-- TASK PROMPT --
For every entry, output the exact wording.

-- EXCERPTED RECORDS --

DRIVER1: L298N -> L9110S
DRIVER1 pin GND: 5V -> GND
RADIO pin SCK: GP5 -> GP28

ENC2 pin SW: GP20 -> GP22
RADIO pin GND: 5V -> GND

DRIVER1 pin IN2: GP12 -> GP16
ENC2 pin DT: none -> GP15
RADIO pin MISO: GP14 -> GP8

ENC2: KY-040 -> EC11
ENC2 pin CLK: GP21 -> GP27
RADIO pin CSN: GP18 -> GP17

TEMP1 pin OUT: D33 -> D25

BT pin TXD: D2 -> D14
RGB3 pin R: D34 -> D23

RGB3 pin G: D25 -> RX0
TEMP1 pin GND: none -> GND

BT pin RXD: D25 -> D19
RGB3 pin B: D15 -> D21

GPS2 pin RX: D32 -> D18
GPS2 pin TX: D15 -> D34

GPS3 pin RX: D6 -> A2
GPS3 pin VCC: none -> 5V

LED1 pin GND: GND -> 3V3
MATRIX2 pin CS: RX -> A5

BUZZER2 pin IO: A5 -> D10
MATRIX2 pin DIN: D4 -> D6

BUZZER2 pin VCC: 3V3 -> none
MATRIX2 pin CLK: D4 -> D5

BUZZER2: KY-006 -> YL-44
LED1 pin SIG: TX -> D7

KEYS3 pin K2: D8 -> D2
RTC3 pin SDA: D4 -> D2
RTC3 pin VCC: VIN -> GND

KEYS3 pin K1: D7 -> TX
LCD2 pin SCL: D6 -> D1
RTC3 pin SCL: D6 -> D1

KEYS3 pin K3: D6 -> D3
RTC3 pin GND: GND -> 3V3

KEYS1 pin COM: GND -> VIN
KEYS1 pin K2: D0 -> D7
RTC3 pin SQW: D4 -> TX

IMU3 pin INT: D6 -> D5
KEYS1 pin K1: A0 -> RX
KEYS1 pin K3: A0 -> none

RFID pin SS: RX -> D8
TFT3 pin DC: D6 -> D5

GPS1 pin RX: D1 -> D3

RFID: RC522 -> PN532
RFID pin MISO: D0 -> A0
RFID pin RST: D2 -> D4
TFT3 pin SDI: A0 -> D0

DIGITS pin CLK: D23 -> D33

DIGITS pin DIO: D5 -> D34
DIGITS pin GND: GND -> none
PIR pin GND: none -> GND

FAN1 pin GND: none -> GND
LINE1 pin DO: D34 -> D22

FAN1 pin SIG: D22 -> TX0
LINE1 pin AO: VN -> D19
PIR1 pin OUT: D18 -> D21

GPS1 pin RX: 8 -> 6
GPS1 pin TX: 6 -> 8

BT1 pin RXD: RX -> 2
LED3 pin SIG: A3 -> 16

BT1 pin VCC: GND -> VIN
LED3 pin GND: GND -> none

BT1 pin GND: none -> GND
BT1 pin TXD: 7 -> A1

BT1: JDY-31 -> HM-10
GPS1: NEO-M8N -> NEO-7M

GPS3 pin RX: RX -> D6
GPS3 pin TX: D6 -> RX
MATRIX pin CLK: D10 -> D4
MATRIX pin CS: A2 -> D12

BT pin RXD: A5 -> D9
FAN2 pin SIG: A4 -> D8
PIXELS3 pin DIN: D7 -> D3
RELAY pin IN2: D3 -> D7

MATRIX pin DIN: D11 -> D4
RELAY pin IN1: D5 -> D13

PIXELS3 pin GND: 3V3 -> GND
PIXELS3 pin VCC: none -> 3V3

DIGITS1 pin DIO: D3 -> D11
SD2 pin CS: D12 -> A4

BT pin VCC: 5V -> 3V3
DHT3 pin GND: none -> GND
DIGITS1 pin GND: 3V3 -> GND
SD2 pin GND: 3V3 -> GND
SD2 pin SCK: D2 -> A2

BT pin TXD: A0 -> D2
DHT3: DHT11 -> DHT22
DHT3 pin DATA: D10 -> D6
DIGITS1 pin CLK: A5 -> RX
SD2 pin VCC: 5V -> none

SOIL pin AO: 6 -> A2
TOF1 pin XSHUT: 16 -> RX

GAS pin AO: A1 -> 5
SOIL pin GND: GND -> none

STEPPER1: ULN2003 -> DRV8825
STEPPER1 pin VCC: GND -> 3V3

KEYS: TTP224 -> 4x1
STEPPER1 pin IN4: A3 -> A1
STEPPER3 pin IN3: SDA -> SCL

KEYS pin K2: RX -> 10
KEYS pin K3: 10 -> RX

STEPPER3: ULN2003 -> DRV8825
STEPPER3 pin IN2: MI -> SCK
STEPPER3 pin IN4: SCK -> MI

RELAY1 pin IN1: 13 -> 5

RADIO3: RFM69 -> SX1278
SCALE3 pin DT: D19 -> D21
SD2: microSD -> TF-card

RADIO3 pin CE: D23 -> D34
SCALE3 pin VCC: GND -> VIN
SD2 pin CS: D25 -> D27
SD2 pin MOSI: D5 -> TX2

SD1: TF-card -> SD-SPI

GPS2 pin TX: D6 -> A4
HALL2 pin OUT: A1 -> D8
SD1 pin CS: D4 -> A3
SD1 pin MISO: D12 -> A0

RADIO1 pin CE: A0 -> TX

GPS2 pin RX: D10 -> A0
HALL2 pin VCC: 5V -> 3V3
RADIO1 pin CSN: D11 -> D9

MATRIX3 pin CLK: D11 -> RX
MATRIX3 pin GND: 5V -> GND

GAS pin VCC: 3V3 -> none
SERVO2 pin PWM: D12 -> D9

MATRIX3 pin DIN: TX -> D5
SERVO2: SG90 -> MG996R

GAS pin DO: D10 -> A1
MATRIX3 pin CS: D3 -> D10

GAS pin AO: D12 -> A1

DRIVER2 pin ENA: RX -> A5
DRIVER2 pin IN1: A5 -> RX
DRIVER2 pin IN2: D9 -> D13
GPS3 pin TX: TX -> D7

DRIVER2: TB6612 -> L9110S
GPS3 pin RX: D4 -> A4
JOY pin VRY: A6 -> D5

-- EXERCISE RESPONSE --
DRIVER1: L298N -> L9110S
DRIVER1 pin GND: 5V -> GND
RADIO pin SCK: GP5 -> GP28

ENC2 pin SW: GP20 -> GP22
RADIO pin GND: 5V -> GND

DRIVER1 pin IN2: GP12 -> GP16
ENC2 pin DT: none -> GP15
RADIO pin MISO: GP14 -> GP8

ENC2: KY-040 -> EC11
ENC2 pin CLK: GP21 -> GP27
RADIO pin CSN: GP18 -> GP17

TEMP1 pin OUT: D33 -> D25

BT pin TXD: D2 -> D14
RGB3 pin R: D34 -> D23

RGB3 pin G: D25 -> RX0
TEMP1 pin GND: none -> GND

BT pin RXD: D25 -> D19
RGB3 pin B: D15 -> D21

GPS2 pin RX: D32 -> D18
GPS2 pin TX: D15 -> D34

GPS3 pin RX: D6 -> A2
GPS3 pin VCC: none -> 5V

LED1 pin GND: GND -> 3V3
MATRIX2 pin CS: RX -> A5

BUZZER2 pin IO: A5 -> D10
MATRIX2 pin DIN: D4 -> D6

BUZZER2 pin VCC: 3V3 -> none
MATRIX2 pin CLK: D4 -> D5

BUZZER2: KY-006 -> YL-44
LED1 pin SIG: TX -> D7

KEYS3 pin K2: D8 -> D2
RTC3 pin SDA: D4 -> D2
RTC3 pin VCC: VIN -> GND

KEYS3 pin K1: D7 -> TX
LCD2 pin SCL: D6 -> D1
RTC3 pin SCL: D6 -> D1

KEYS3 pin K3: D6 -> D3
RTC3 pin GND: GND -> 3V3

KEYS1 pin COM: GND -> VIN
KEYS1 pin K2: D0 -> D7
RTC3 pin SQW: D4 -> TX

IMU3 pin INT: D6 -> D5
KEYS1 pin K1: A0 -> RX
KEYS1 pin K3: A0 -> none

RFID pin SS: RX -> D8
TFT3 pin DC: D6 -> D5

GPS1 pin RX: D1 -> D3

RFID: RC522 -> PN532
RFID pin MISO: D0 -> A0
RFID pin RST: D2 -> D4
TFT3 pin SDI: A0 -> D0

DIGITS pin CLK: D23 -> D33

DIGITS pin DIO: D5 -> D34
DIGITS pin GND: GND -> none
PIR pin GND: none -> GND

FAN1 pin GND: none -> GND
LINE1 pin DO: D34 -> D22

FAN1 pin SIG: D22 -> TX0
LINE1 pin AO: VN -> D19
PIR1 pin OUT: D18 -> D21

GPS1 pin RX: 8 -> 6
GPS1 pin TX: 6 -> 8

BT1 pin RXD: RX -> 2
LED3 pin SIG: A3 -> 16

BT1 pin VCC: GND -> VIN
LED3 pin GND: GND -> none

BT1 pin GND: none -> GND
BT1 pin TXD: 7 -> A1

BT1: JDY-31 -> HM-10
GPS1: NEO-M8N -> NEO-7M

GPS3 pin RX: RX -> D6
GPS3 pin TX: D6 -> RX
MATRIX pin CLK: D10 -> D4
MATRIX pin CS: A2 -> D12

BT pin RXD: A5 -> D9
FAN2 pin SIG: A4 -> D8
PIXELS3 pin DIN: D7 -> D3
RELAY pin IN2: D3 -> D7

MATRIX pin DIN: D11 -> D4
RELAY pin IN1: D5 -> D13

PIXELS3 pin GND: 3V3 -> GND
PIXELS3 pin VCC: none -> 3V3

DIGITS1 pin DIO: D3 -> D11
SD2 pin CS: D12 -> A4

BT pin VCC: 5V -> 3V3
DHT3 pin GND: none -> GND
DIGITS1 pin GND: 3V3 -> GND
SD2 pin GND: 3V3 -> GND
SD2 pin SCK: D2 -> A2

BT pin TXD: A0 -> D2
DHT3: DHT11 -> DHT22
DHT3 pin DATA: D10 -> D6
DIGITS1 pin CLK: A5 -> RX
SD2 pin VCC: 5V -> none

SOIL pin AO: 6 -> A2
TOF1 pin XSHUT: 16 -> RX

GAS pin AO: A1 -> 5
SOIL pin GND: GND -> none

STEPPER1: ULN2003 -> DRV8825
STEPPER1 pin VCC: GND -> 3V3

KEYS: TTP224 -> 4x1
STEPPER1 pin IN4: A3 -> A1
STEPPER3 pin IN3: SDA -> SCL

KEYS pin K2: RX -> 10
KEYS pin K3: 10 -> RX

STEPPER3: ULN2003 -> DRV8825
STEPPER3 pin IN2: MI -> SCK
STEPPER3 pin IN4: SCK -> MI

RELAY1 pin IN1: 13 -> 5

RADIO3: RFM69 -> SX1278
SCALE3 pin DT: D19 -> D21
SD2: microSD -> TF-card

RADIO3 pin CE: D23 -> D34
SCALE3 pin VCC: GND -> VIN
SD2 pin CS: D25 -> D27
SD2 pin MOSI: D5 -> TX2

SD1: TF-card -> SD-SPI

GPS2 pin TX: D6 -> A4
HALL2 pin OUT: A1 -> D8
SD1 pin CS: D4 -> A3
SD1 pin MISO: D12 -> A0

RADIO1 pin CE: A0 -> TX

GPS2 pin RX: D10 -> A0
HALL2 pin VCC: 5V -> 3V3
RADIO1 pin CSN: D11 -> D9

MATRIX3 pin CLK: D11 -> RX
MATRIX3 pin GND: 5V -> GND

GAS pin VCC: 3V3 -> none
SERVO2 pin PWM: D12 -> D9

MATRIX3 pin DIN: TX -> D5
SERVO2: SG90 -> MG996R

GAS pin DO: D10 -> A1
MATRIX3 pin CS: D3 -> D10

GAS pin AO: D12 -> A1

DRIVER2 pin ENA: RX -> A5
DRIVER2 pin IN1: A5 -> RX
DRIVER2 pin IN2: D9 -> D13
GPS3 pin TX: TX -> D7

DRIVER2: TB6612 -> L9110S
GPS3 pin RX: D4 -> A4
JOY pin VRY: A6 -> D5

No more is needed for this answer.